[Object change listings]
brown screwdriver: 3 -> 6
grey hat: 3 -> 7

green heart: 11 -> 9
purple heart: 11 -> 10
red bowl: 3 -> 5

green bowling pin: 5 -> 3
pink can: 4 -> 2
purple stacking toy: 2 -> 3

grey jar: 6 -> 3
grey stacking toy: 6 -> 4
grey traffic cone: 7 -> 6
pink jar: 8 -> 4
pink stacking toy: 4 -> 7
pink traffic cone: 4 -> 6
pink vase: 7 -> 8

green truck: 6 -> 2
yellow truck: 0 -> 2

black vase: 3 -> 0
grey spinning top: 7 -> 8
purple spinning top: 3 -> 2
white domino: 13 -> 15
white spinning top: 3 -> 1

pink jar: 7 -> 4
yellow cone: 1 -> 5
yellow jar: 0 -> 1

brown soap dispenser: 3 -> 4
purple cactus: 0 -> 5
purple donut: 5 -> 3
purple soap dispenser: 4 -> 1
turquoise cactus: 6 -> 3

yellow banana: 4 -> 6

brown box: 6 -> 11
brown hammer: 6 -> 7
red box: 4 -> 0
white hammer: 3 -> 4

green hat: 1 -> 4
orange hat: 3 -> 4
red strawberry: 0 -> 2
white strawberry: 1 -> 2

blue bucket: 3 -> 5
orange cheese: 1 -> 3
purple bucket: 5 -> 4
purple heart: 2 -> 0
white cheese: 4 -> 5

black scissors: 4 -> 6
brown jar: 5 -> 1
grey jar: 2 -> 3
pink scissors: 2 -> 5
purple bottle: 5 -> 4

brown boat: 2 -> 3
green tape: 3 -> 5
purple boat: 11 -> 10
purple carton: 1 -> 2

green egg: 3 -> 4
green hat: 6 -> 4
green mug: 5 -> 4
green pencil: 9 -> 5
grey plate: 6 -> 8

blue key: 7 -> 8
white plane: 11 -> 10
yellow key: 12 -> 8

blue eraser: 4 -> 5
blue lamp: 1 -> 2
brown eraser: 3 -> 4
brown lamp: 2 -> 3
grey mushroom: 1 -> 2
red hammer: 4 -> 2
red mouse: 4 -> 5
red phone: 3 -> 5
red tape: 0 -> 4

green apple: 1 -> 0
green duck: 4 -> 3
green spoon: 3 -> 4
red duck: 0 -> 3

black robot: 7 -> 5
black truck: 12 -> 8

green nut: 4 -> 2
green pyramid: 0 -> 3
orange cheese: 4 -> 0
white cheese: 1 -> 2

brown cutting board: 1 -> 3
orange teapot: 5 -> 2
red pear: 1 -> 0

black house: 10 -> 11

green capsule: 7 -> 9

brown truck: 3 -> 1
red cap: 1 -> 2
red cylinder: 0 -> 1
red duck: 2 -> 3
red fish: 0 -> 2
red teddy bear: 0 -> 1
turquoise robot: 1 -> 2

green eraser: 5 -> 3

> **Requirement**
Give back all the records above exactly as they were written.

> **Written response**
brown screwdriver: 3 -> 6
grey hat: 3 -> 7

green heart: 11 -> 9
purple heart: 11 -> 10
red bowl: 3 -> 5

green bowling pin: 5 -> 3
pink can: 4 -> 2
purple stacking toy: 2 -> 3

grey jar: 6 -> 3
grey stacking toy: 6 -> 4
grey traffic cone: 7 -> 6
pink jar: 8 -> 4
pink stacking toy: 4 -> 7
pink traffic cone: 4 -> 6
pink vase: 7 -> 8

green truck: 6 -> 2
yellow truck: 0 -> 2

black vase: 3 -> 0
grey spinning top: 7 -> 8
purple spinning top: 3 -> 2
white domino: 13 -> 15
white spinning top: 3 -> 1

pink jar: 7 -> 4
yellow cone: 1 -> 5
yellow jar: 0 -> 1

brown soap dispenser: 3 -> 4
purple cactus: 0 -> 5
purple donut: 5 -> 3
purple soap dispenser: 4 -> 1
turquoise cactus: 6 -> 3

yellow banana: 4 -> 6

brown box: 6 -> 11
brown hammer: 6 -> 7
red box: 4 -> 0
white hammer: 3 -> 4

green hat: 1 -> 4
orange hat: 3 -> 4
red strawberry: 0 -> 2
white strawberry: 1 -> 2

blue bucket: 3 -> 5
orange cheese: 1 -> 3
purple bucket: 5 -> 4
purple heart: 2 -> 0
white cheese: 4 -> 5

black scissors: 4 -> 6
brown jar: 5 -> 1
grey jar: 2 -> 3
pink scissors: 2 -> 5
purple bottle: 5 -> 4

brown boat: 2 -> 3
green tape: 3 -> 5
purple boat: 11 -> 10
purple carton: 1 -> 2

green egg: 3 -> 4
green hat: 6 -> 4
green mug: 5 -> 4
green pencil: 9 -> 5
grey plate: 6 -> 8

blue key: 7 -> 8
white plane: 11 -> 10
yellow key: 12 -> 8

blue eraser: 4 -> 5
blue lamp: 1 -> 2
brown eraser: 3 -> 4
brown lamp: 2 -> 3
grey mushroom: 1 -> 2
red hammer: 4 -> 2
red mouse: 4 -> 5
red phone: 3 -> 5
red tape: 0 -> 4

green apple: 1 -> 0
green duck: 4 -> 3
green spoon: 3 -> 4
red duck: 0 -> 3

black robot: 7 -> 5
black truck: 12 -> 8

green nut: 4 -> 2
green pyramid: 0 -> 3
orange cheese: 4 -> 0
white cheese: 1 -> 2

brown cutting board: 1 -> 3
orange teapot: 5 -> 2
red pear: 1 -> 0

black house: 10 -> 11

green capsule: 7 -> 9

brown truck: 3 -> 1
red cap: 1 -> 2
red cylinder: 0 -> 1
red duck: 2 -> 3
red fish: 0 -> 2
red teddy bear: 0 -> 1
turquoise robot: 1 -> 2

green eraser: 5 -> 3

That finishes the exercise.